- [Excerpted data]:
_____

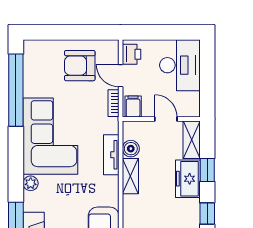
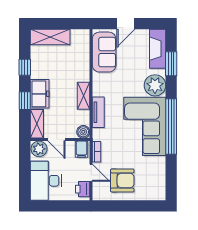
window: (16, 90) -> (171, 127), moved
plant: (189, 107) -> (39, 149), added
boiler: (131, 149) -> (83, 132), moved
plant: (31, 183) -> (155, 85), width x1.87, depth x1.87

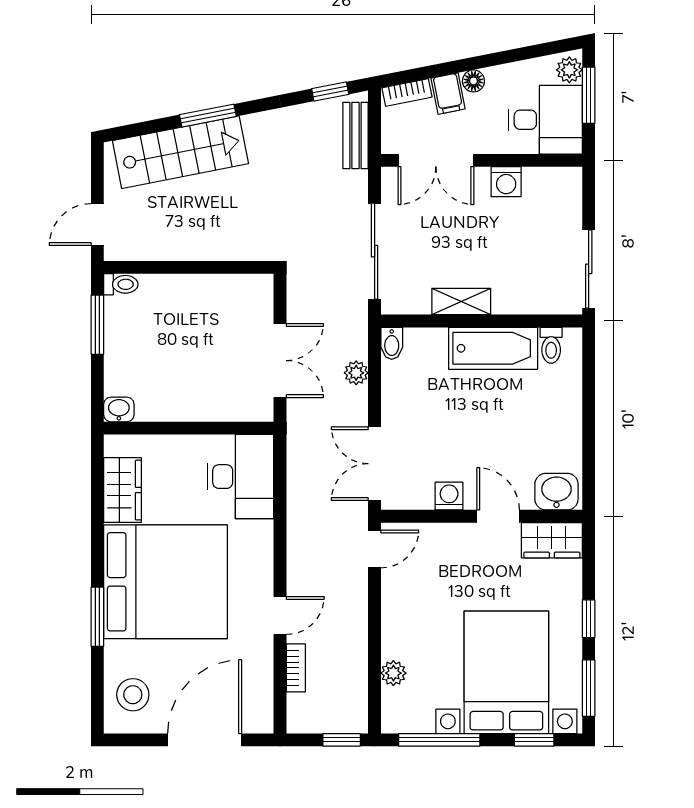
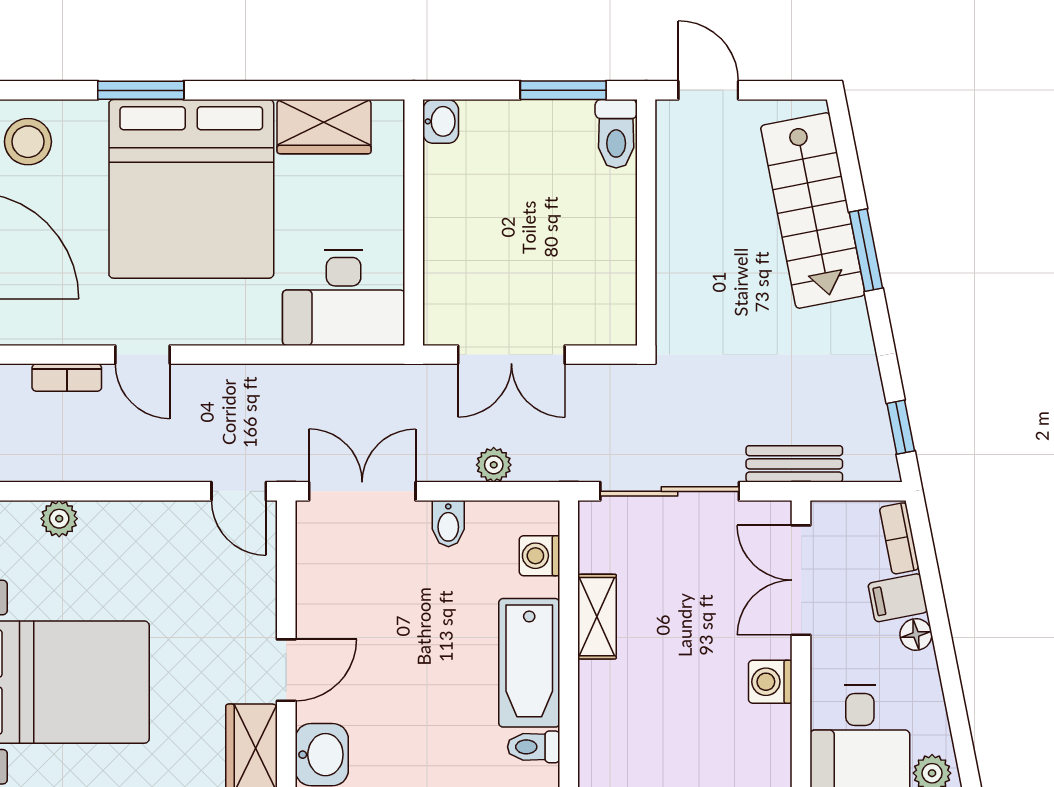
bench: (356, 136) -> (794, 464), moved
toilet: (121, 284) -> (616, 134), width x1.37, depth x1.39
bidet: (392, 343) -> (448, 524), moved, turned -90
washing machine: (449, 496) -> (539, 556), moved, turned 180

_____

- [What the task asks]: Verbatim output of every entry above is required, though pictures are to be left out.

- [Exercise result]:
window: (16, 90) -> (171, 127), moved
plant: (189, 107) -> (39, 149), added
boiler: (131, 149) -> (83, 132), moved
plant: (31, 183) -> (155, 85), width x1.87, depth x1.87

bench: (356, 136) -> (794, 464), moved
toilet: (121, 284) -> (616, 134), width x1.37, depth x1.39
bidet: (392, 343) -> (448, 524), moved, turned -90
washing machine: (449, 496) -> (539, 556), moved, turned 180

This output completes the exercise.